[PROBLEM DESCRIPTION]:
In the records that follow, show each line where the word "yellow" is present.

Segment Start: DATA SHOWN

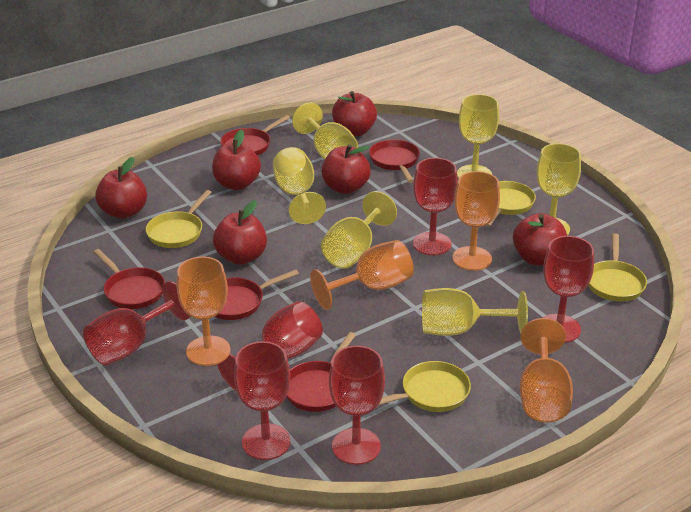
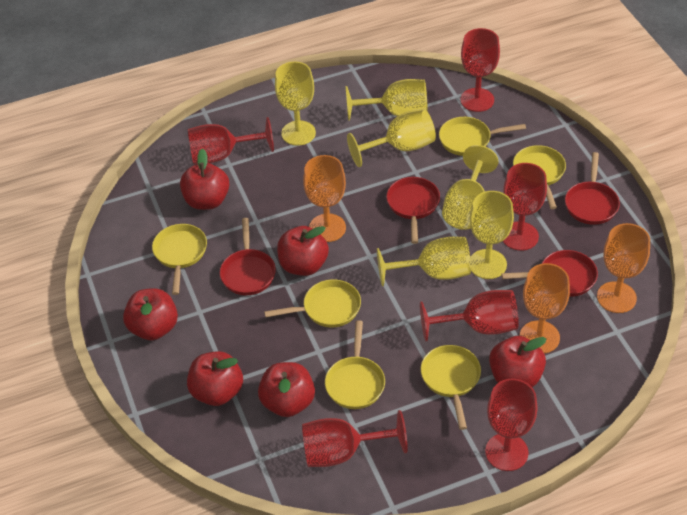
orange goblet: 4 -> 3
red pan: 5 -> 4
yellow pan: 4 -> 6

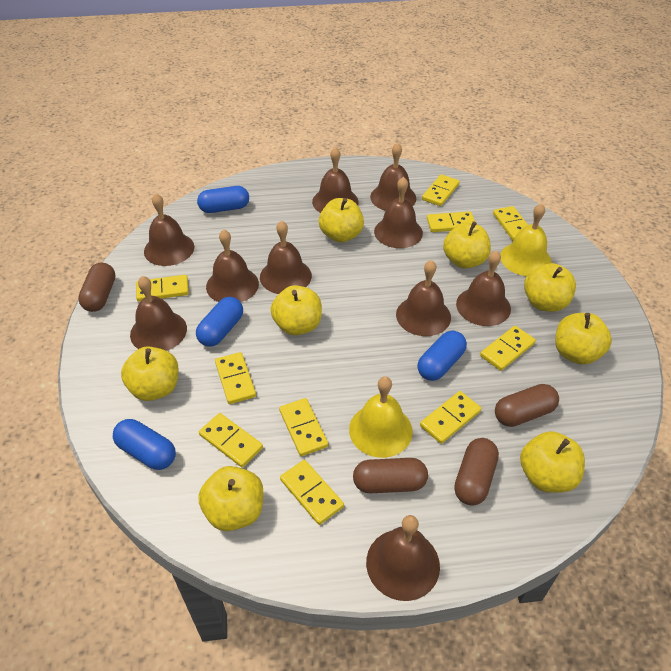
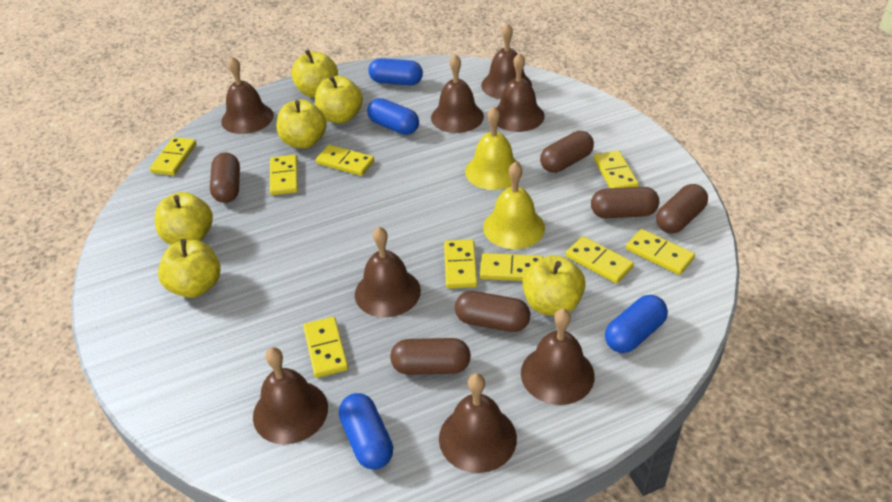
brown bell: 10 -> 8
brown capsule: 4 -> 6
yellow apple: 8 -> 6
yellow domino: 10 -> 9

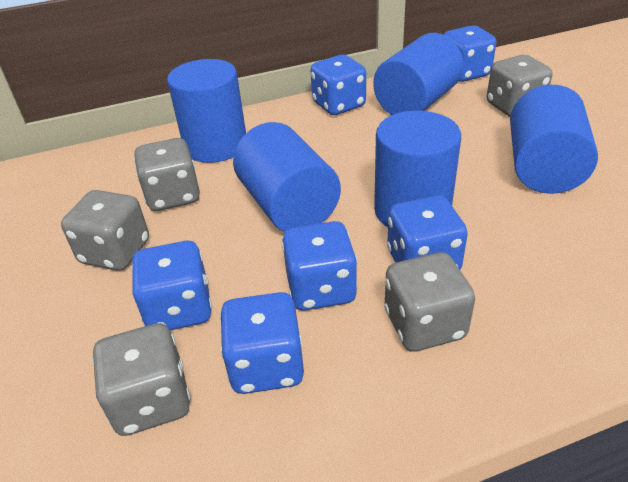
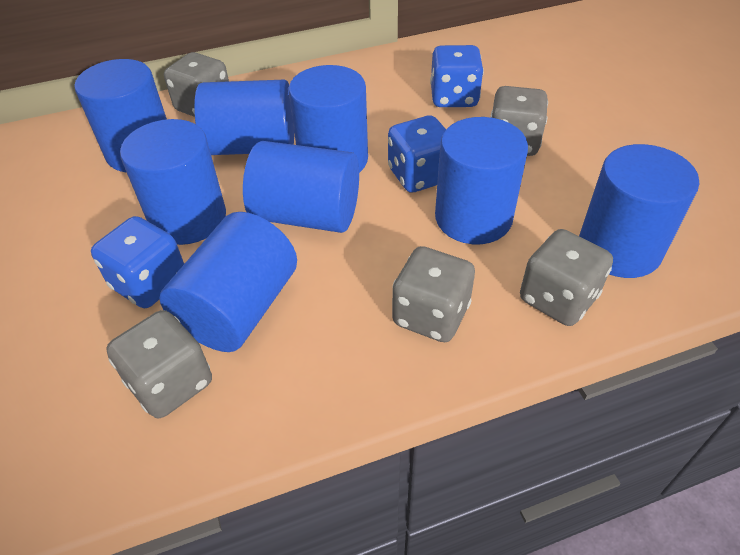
blue cylinder: 5 -> 8
blue dice: 6 -> 3

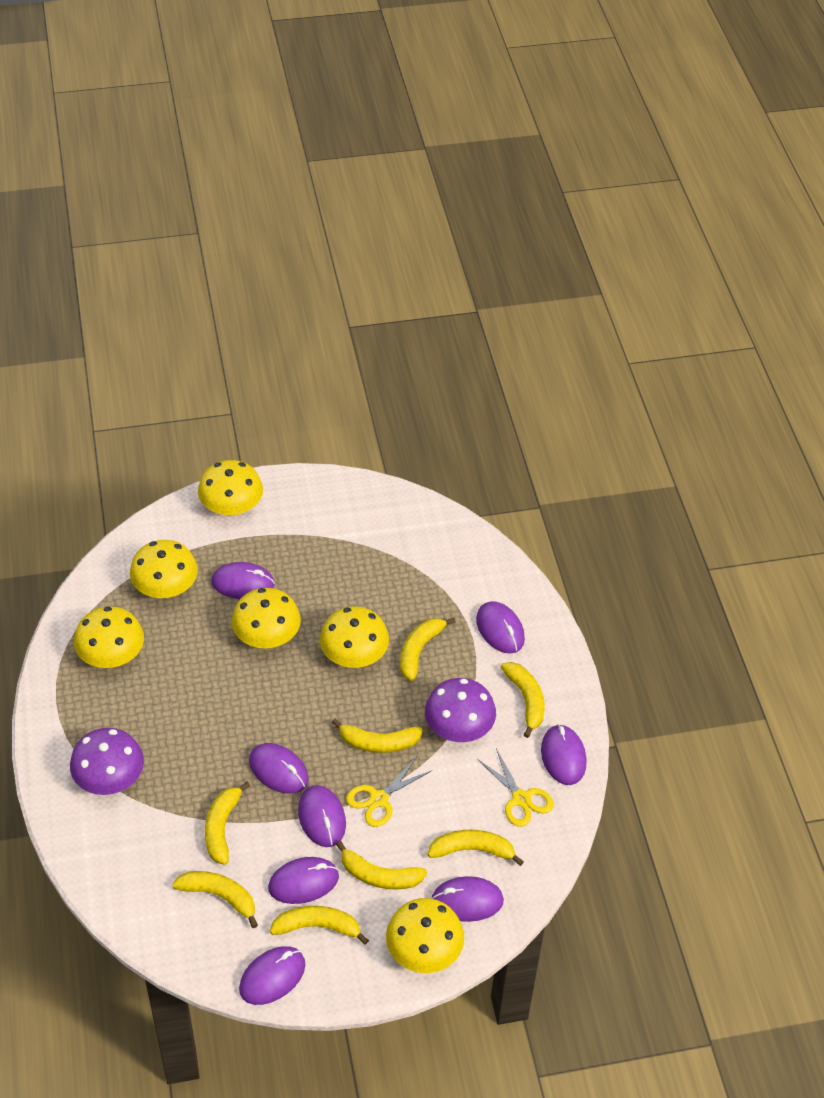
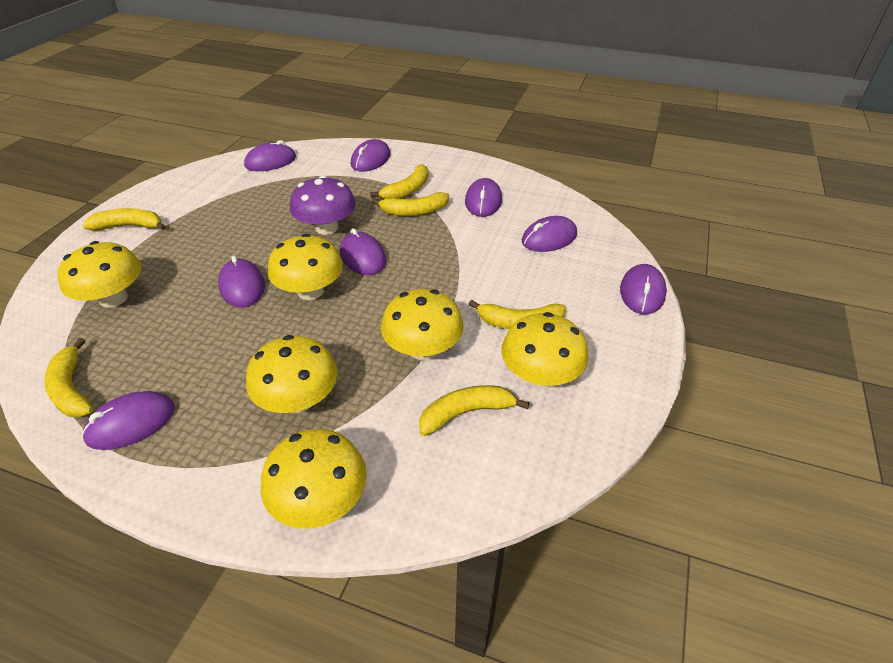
purple mushroom: 2 -> 1
yellow banana: 8 -> 6
yellow scissors: 2 -> 0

Segment End: DATA SHOWN

[SOLUTION]:
yellow pan: 4 -> 6
yellow apple: 8 -> 6
yellow domino: 10 -> 9
yellow banana: 8 -> 6
yellow scissors: 2 -> 0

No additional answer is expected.